** Start of DATASET **

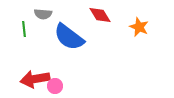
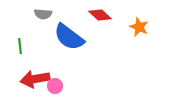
red diamond: rotated 15 degrees counterclockwise
green line: moved 4 px left, 17 px down
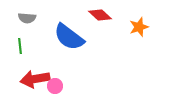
gray semicircle: moved 16 px left, 4 px down
orange star: rotated 30 degrees clockwise
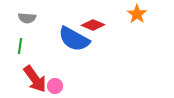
red diamond: moved 7 px left, 10 px down; rotated 20 degrees counterclockwise
orange star: moved 2 px left, 13 px up; rotated 18 degrees counterclockwise
blue semicircle: moved 5 px right, 2 px down; rotated 8 degrees counterclockwise
green line: rotated 14 degrees clockwise
red arrow: rotated 116 degrees counterclockwise
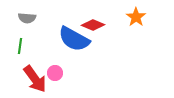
orange star: moved 1 px left, 3 px down
pink circle: moved 13 px up
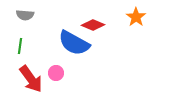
gray semicircle: moved 2 px left, 3 px up
blue semicircle: moved 4 px down
pink circle: moved 1 px right
red arrow: moved 4 px left
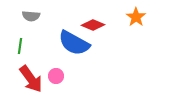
gray semicircle: moved 6 px right, 1 px down
pink circle: moved 3 px down
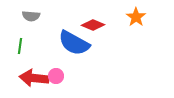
red arrow: moved 3 px right, 1 px up; rotated 132 degrees clockwise
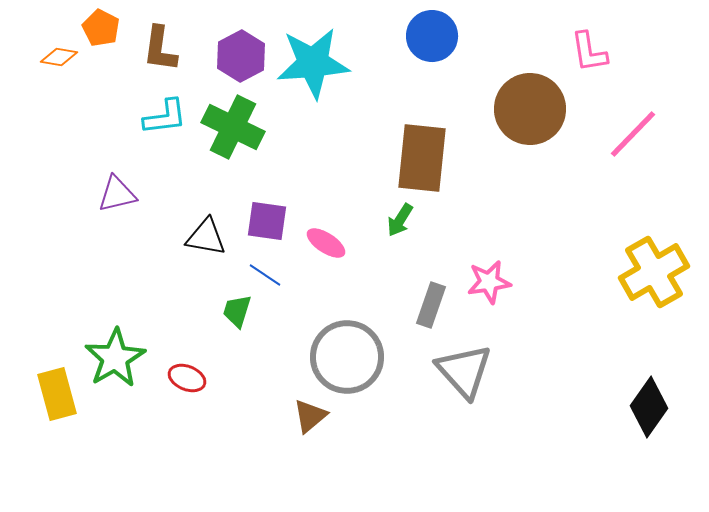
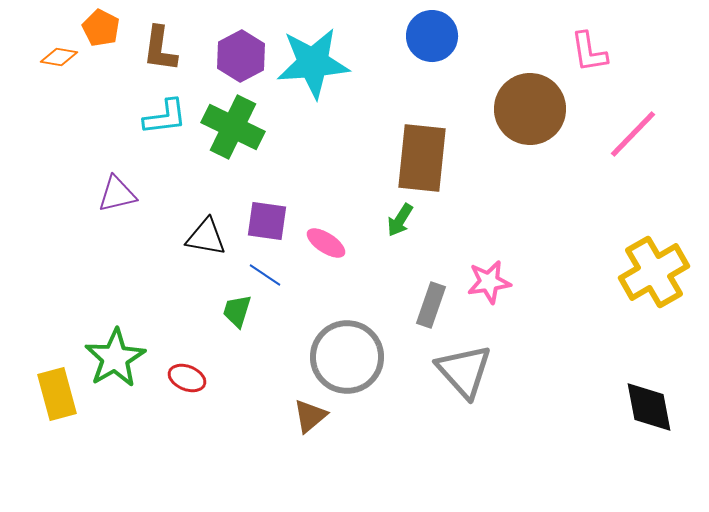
black diamond: rotated 46 degrees counterclockwise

** End of DATASET **

EXERCISE BRIEF:
Return the items without alteration, starting with the line that contains "gray semicircle: moved 16 px left, 4 px down" and continuing through the end of the items, both ends included. Omit the pictures from your answer.

COMPLETED EXERCISE:
gray semicircle: moved 16 px left, 4 px down
orange star: rotated 30 degrees clockwise
red diamond: moved 7 px left, 10 px down; rotated 20 degrees counterclockwise
orange star: moved 2 px left, 13 px up; rotated 18 degrees counterclockwise
blue semicircle: moved 5 px right, 2 px down; rotated 8 degrees counterclockwise
green line: rotated 14 degrees clockwise
red arrow: rotated 116 degrees counterclockwise
orange star: moved 1 px left, 3 px down
pink circle: moved 13 px up
gray semicircle: moved 2 px left, 3 px up
blue semicircle: moved 4 px down
pink circle: moved 1 px right
red arrow: moved 4 px left
gray semicircle: moved 6 px right, 1 px down
pink circle: moved 3 px down
red arrow: moved 3 px right, 1 px up; rotated 132 degrees clockwise
black diamond: rotated 46 degrees counterclockwise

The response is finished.